[[ DATA EXCERPTS, beginning ]]

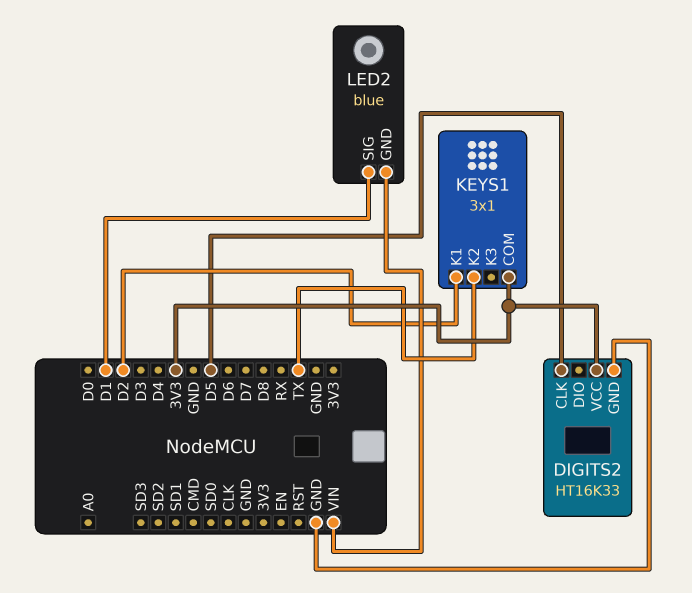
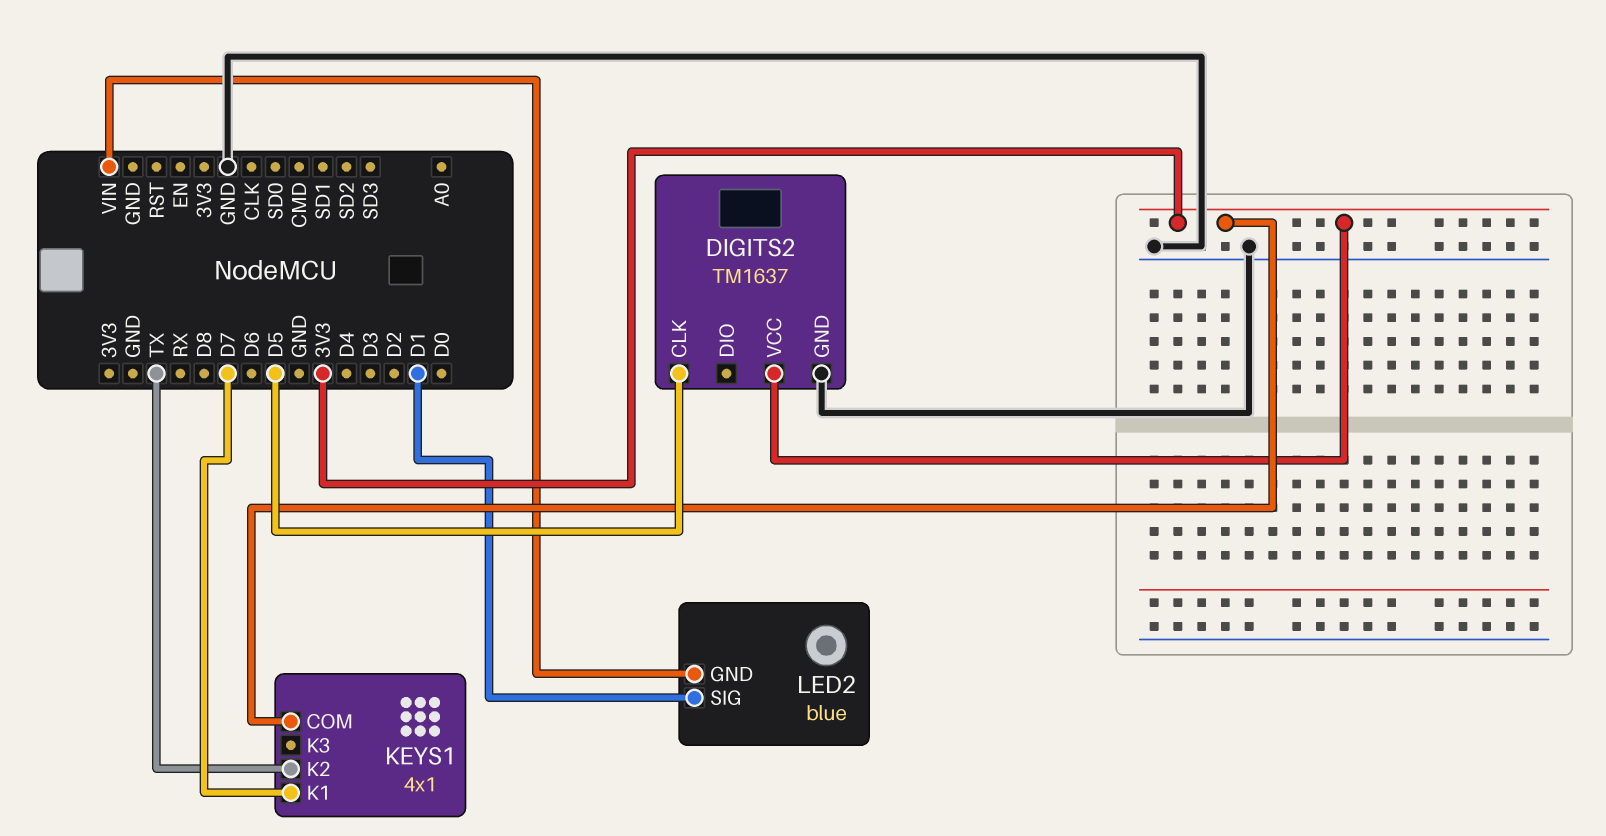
DIGITS2: HT16K33 -> TM1637
KEYS1: 3x1 -> 4x1
KEYS1 pin K1: D2 -> D7

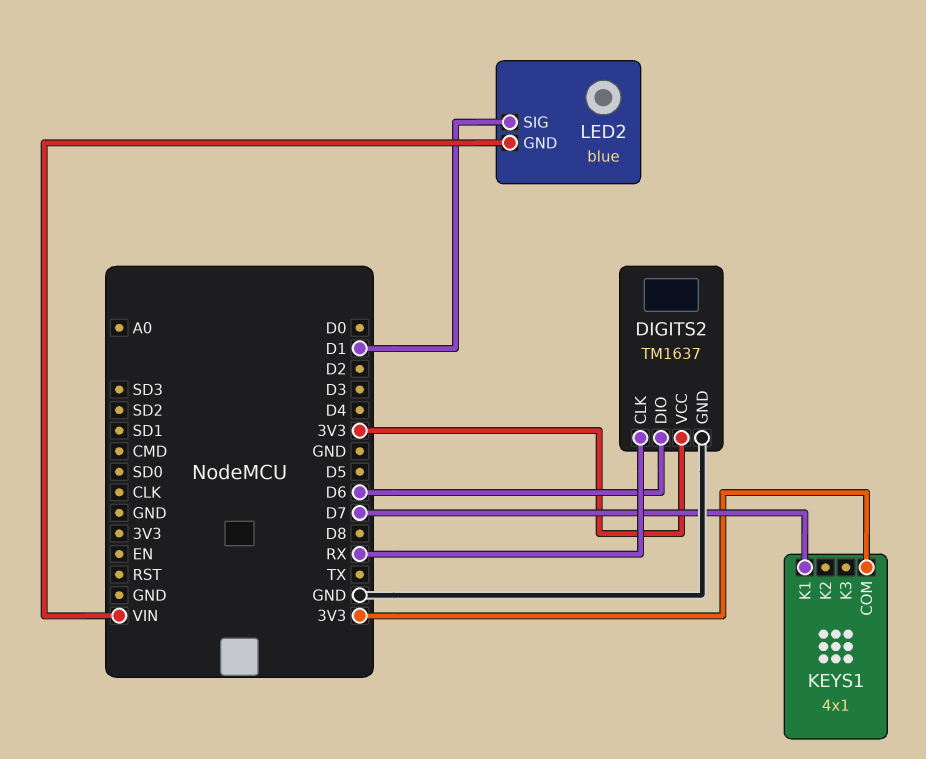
DIGITS2 pin CLK: D5 -> RX
DIGITS2 pin DIO: none -> D6
KEYS1 pin K2: TX -> none

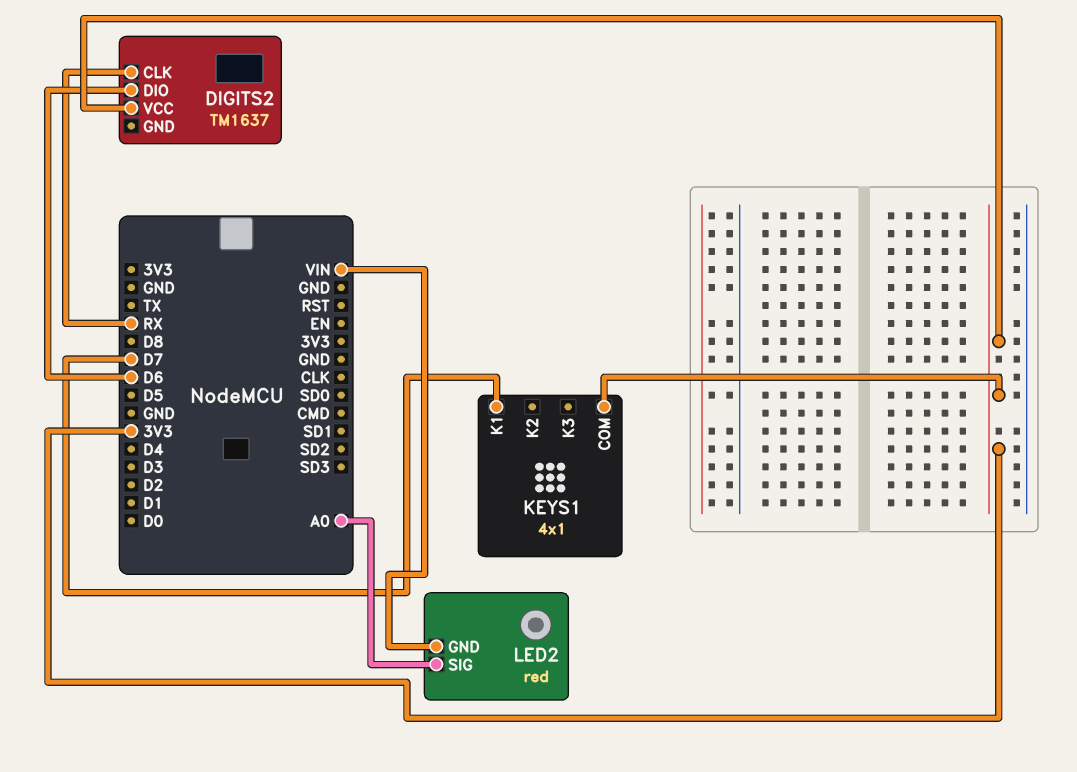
DIGITS2 pin GND: GND -> none
LED2: blue -> red
LED2 pin SIG: D1 -> A0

[[ DATA EXCERPTS, end ]]

__YOUR TASK__:
Only these lines should appear in the reply: the one containing "DIGITS2 pin GND: GND -> none", the last line of the data, and all lines between them, each copied exactly.

__EXPECTED ANSWER__:
DIGITS2 pin GND: GND -> none
LED2: blue -> red
LED2 pin SIG: D1 -> A0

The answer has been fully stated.